_Exercise prompt_:
Show every line in the items below that contains the string "kern". Copy each such line in full.

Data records
########################################

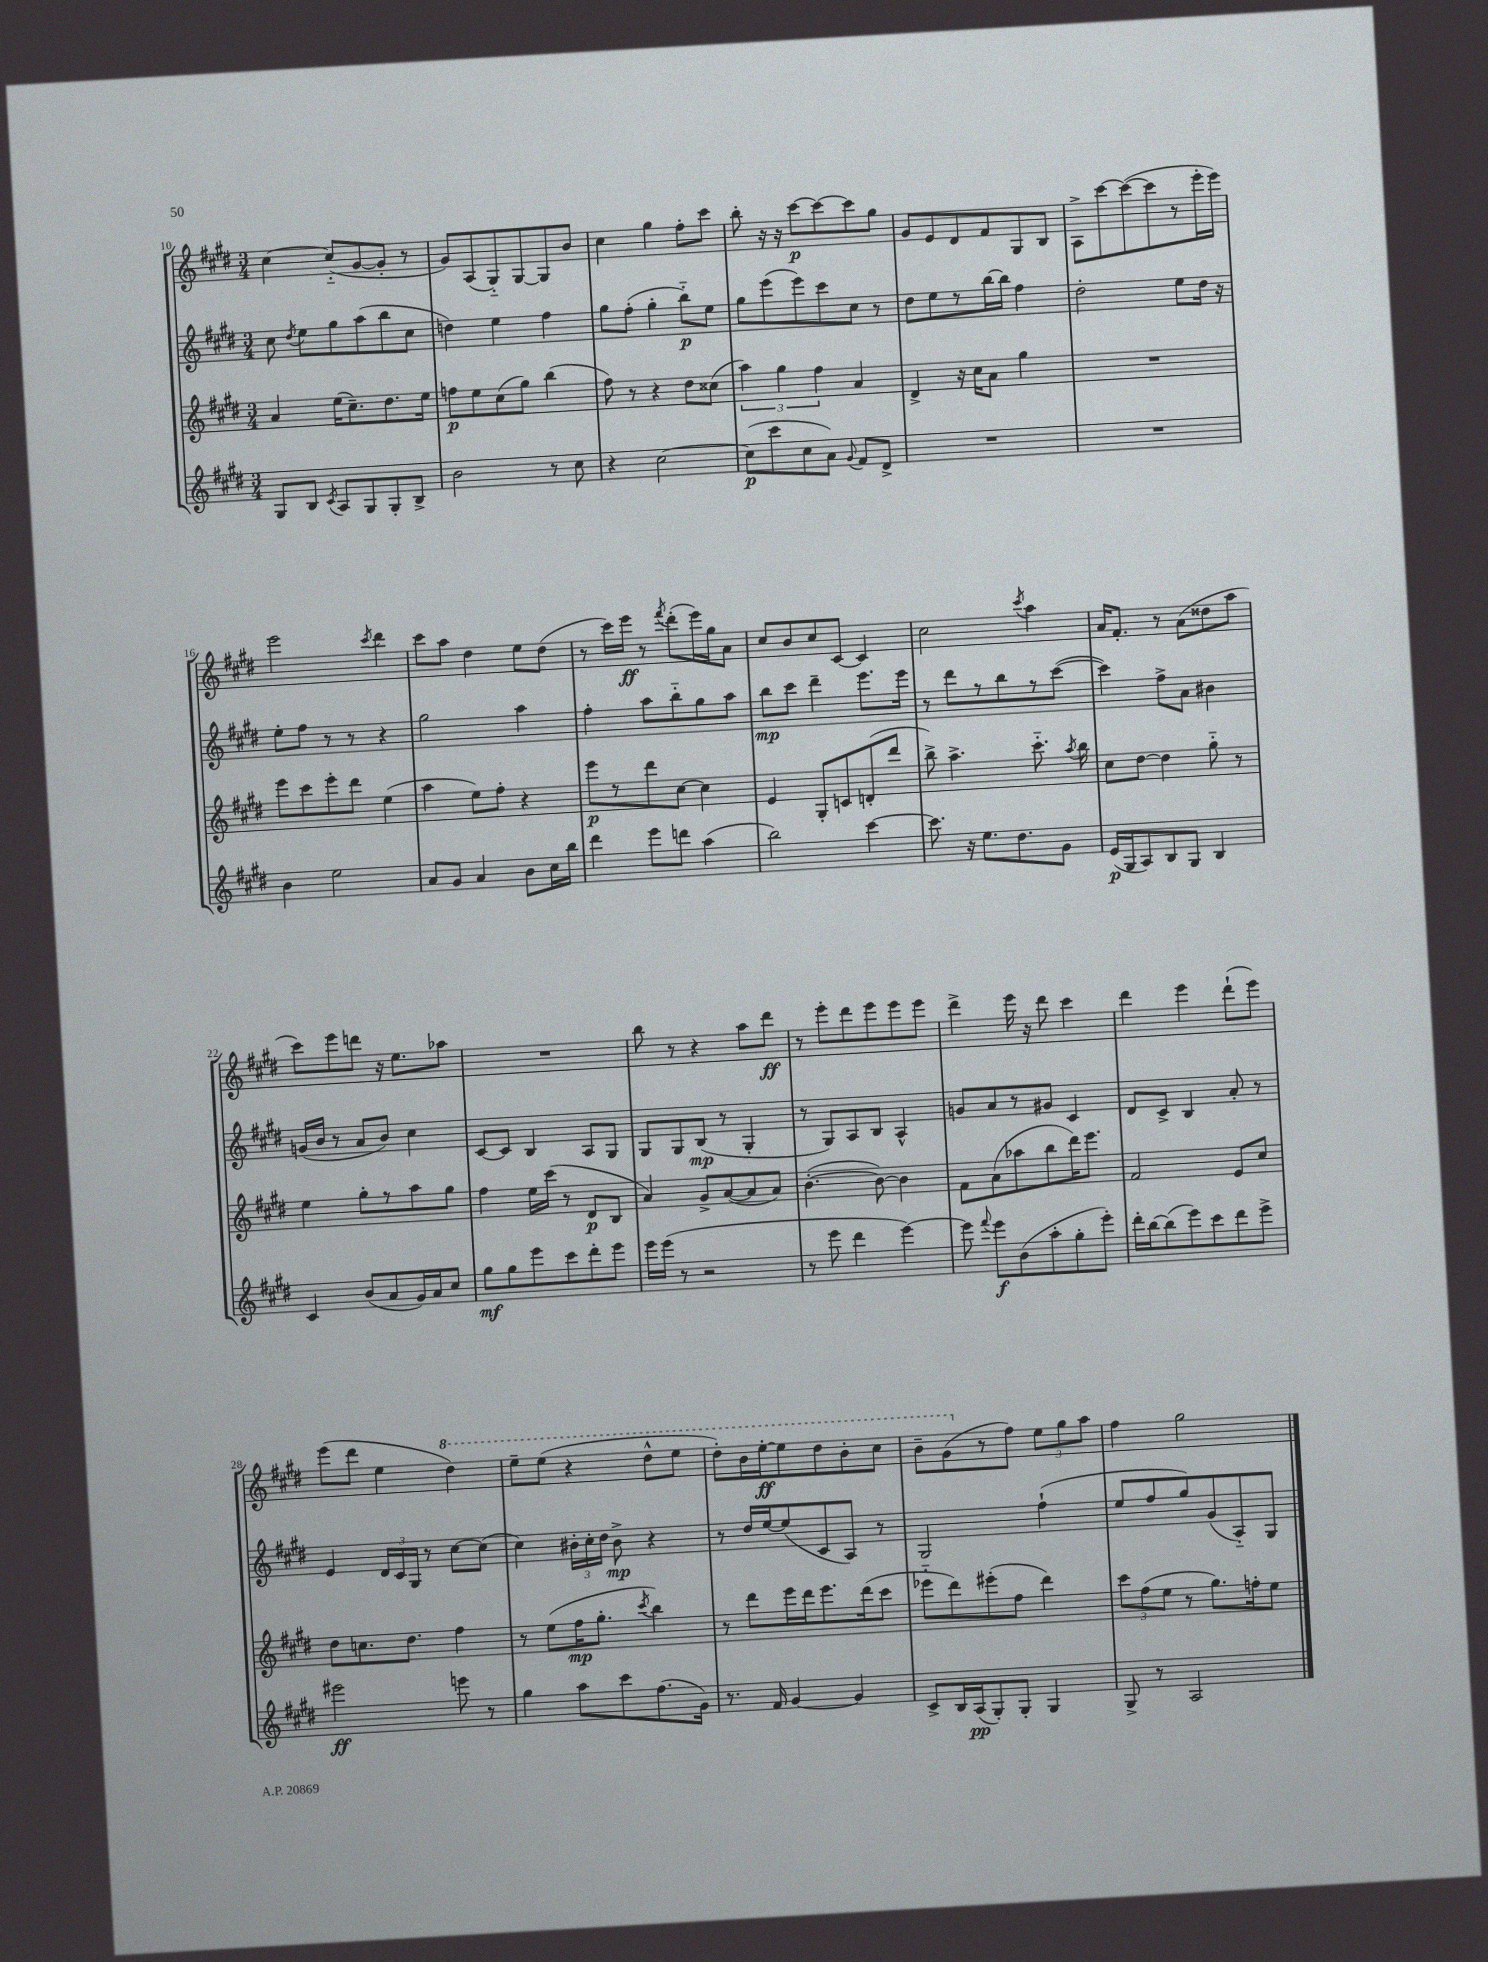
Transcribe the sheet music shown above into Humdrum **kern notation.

**kern	**kern	**kern	**kern
*staff4	*staff3	*staff2	*staff1
*clefG2	*clefG2	*clefG2	*clefG2
*k[f#c#g#d#]	*k[f#c#g#d#]	*k[f#c#g#d#]	*k[f#c#g#d#]
*M3/4	*M3/4	*M3/4	*M3/4
8G#	4a	8cc#	[4cc#
.	.	8qdd#	.
8B	.	8ee	.
8qc#	.	.	.
8A	(16ee	8gg#	(8cc#'~]
.	8.cc#~)	.	.
8G#	.	(8aa	[8g#
8G#'	8.dd#	8bb	8g#']
8B^	.	8cc#	8r
.	16ee	.	.
=	=	=	=
2b	8ff	4dd)	8g#)
.	8ee	.	(8A
.	(8cc#	4ee	8G#'~)
.	8gg#)	.	[8G#
8r	(4bb	4ff#	8G#]
8cc#	.	.	8b
=	=	=	=
4r	8ff#)	8gg#	4cc#
.	8r	(8ff#'	.
[2cc#	4r	4gg#'	4gg#
.	8dd#	8bb'~)	8ff#'
.	(8cc##	8ee	8ccc#
=	=	=	=
(8cc#]	6aa)	8gg#	8bb'
8ccc#	.	(8eee	16r
.	6gg#	.	.
.	.	.	16r
8cc#	.	8eee)	[8ccc#
.	6ff#	.	.
8a)	.	8ccc#	8ccc#_
8qqg#	.	.	.
8f#	4a	8cc#	8ccc#]
8d#^	.	8r	8gg#
=	=	=	=
2.r	4d#^	8dd#	8g#
.	.	8ee	8e
.	16r	8r	8d#
.	16cc#	.	.
.	8a	[16bb	8f#
.	.	16bb]	.
.	4gg#	4ff#	8G#
.	.	.	8B
=	=	=	=
2.r	2.r	2dd#'	8A^
.	.	.	[8ccc#
.	.	.	(8ccc#_
.	.	.	8ccc#]
.	.	8ee	8r
.	.	16dd#	16eee'
.	.	16r	16eee)
=	=	=	=
4b	8eee	8ee'	2eee
.	8ccc#	8ff#	.
2ee	8eee'	8r	.
.	8ddd#	8r	.
.	.	.	8qccc#
.	(4ee	4r	4ddd#
=	=	=	=
8a	4aa	2gg#	8ccc#
8g#	.	.	8aa
4a	8ee)	.	4dd#
.	8ff#'	.	.
8b	4r	4aa	8ee
16cc#	.	.	(8dd#
16bb	.	.	.
=	=	=	=
4ddd#	8eee	4ff#'	8r
.	8r	.	16ccc#)
.	.	.	16eee
8eee	8ddd#	8aa	8r
.	.	.	8qfff#
8ddd	[8cc#	8bb'~	(8ddd#'
(4aa	4cc#]	8gg#	16eee)
.	.	.	16gg#
.	.	8aa	8a
=	=	=	=
2bb)	4e	8bb	8cc#
.	.	8ccc#	8b
.	8G#'	4ddd#~	8cc#
.	8c	.	[8c#
[4ccc#	(8d'	8.eee	4c#]
.	8ddd#	.	.
.	.	16eee	.
=	=	=	=
8.ccc#]	8bb^)	8r	2cc#
.	4.aa^	8ddd#	.
16r	.	.	.
8.ee	.	8r	.
.	.	8bb	.
8.dd#	.	.	.
.	.	.	8qccc#
.	8.ccc#'~	8r	4aa
8g#	.	([8ccc#	.
.	8qaa	.	.
.	16bb	.	.
=	=	=	=
(16e	8cc#	4ccc#])	16a
16G#	.	.	8.f#'
8A)	[8dd#	.	.
8B	4dd#]	8ff#^	8r
8G#	.	8a	(8a
4B	8gg#'~	4b#	8dd##
.	8r	.	8aa
=	=	=	=
4c#	4ee	(16g	8ccc#)
.	.	16b	.
.	.	8r	8eee
(8b	8gg#'	8a	8ddd
8a	8r	8b)	16r
.	.	.	8.ee
16g#)	8aa	4cc#	.
16a	.	.	.
8cc#	8gg#	.	8aa-
=	=	=	=
8gg#	4ff#	[8c#	2.r
8gg#	.	8c#]	.
8eee	16ee	4B	.
.	(16ccc#	.	.
8ccc#	8r	.	.
8ddd#'	8d#	8A	.
8eee	8B	8G#	.
=	=	=	=
16eee	4a)	8G#	8bb
(16eee	.	.	.
8r	.	8G#	8r
2r	8g#^	(8B	4r
.	([8a	8r	.
.	8a]	4G#'	8aa
.	8a)	.	8ddd#
=	=	=	=
8r	([4.b'	8r	8r
8eee	.	8G#)	8eee'
4ddd#	.	8A	8ddd#
.	8b_)	8B	8eee
[4eee)	4b]	4A^^	8eee
.	.	.	8eee
=	=	=	=
8eee]	8f#	8g	4ddd#^
8qqfff#	.	.	.
8eee	(8a	8a	.
(8b	8aa-	8r	16eee
.	.	.	16r
8aa'	8bb	8g#	8ddd#
8gg#'	16ddd#)	4c#	4ccc#
.	8.eee	.	.
8eee')	.	.	.
=	=	=	=
16ddd#'	2f#	8d#	4ddd#
[16bb	.	.	.
(8bb]	.	8c#^	.
8eee)	.	4B	4eee
8ccc#	.	.	.
8ddd#	8e	8a'	(8ddd#`
8eee^	8cc#	8r	8eee)
=	=	=	=
2eee#	8dd#	4e	(8eee
.	8.cc	.	8ddd#
.	.	24d#	4ee
.	.	24c#	.
.	8.dd#	.	.
.	.	24G#	.
.	.	8r	.
8eee	4ff#	[8cc#	4ddd#)
8r	.	(8cc#]	.
=	=	=	=
4gg#	8r	4cc#)	8eee~
.	(8ee	.	(8eee
8aa	16ff#	24b#'	4r
.	.	24cc#'	.
.	8.gg#'	.	.
.	.	24dd#	.
8ccc#	.	8b#^	.
.	8qccc#	.	.
(8.ff#	4bb)	4r	8ddd#^^
.	.	.	8eee
16g#)	.	.	.
=	=	=	=
8.r	8r	8r	8ddd#')
.	8ddd#	16dd#	16bb
16f#	.	[16ee	[16eee'
[4g#	16eee	(8ee]	8eee]
.	16ddd#	.	.
.	8.eee	8c#	8ddd#
4g#]	.	8A)	8bb'
.	(16ddd#	.	.
.	8ccc#	8r	8ccc#
=	=	=	=
8c#^	8eee-'~	2G#	8bb~
16B	8ddd#)	.	(8gg#
(16A	.	.	.
8G#')	(8eee#'	.	8r
8G#'	8ff#	.	8ff#)
4G#	4ddd#)	(4ff#`	12ee
.	.	.	12gg#
.	.	.	12aa
=	=	=	=
8G#^	12ccc#	8ee	4ff#
.	(12ff#	.	.
8r	.	8ff#	.
.	12ee	.	.
2A	8r	8gg#)	2gg#
.	8.gg#)	(8g#	.
.	.	8A'~)	.
.	16ff'	.	.
.	8ee	8G#	.
==	==	==	==
*-	*-	*-	*-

########################################

_Answer to the problem_:
Transcribe the sheet music shown above into Humdrum **kern notation.
**kern	**kern	**kern	**kern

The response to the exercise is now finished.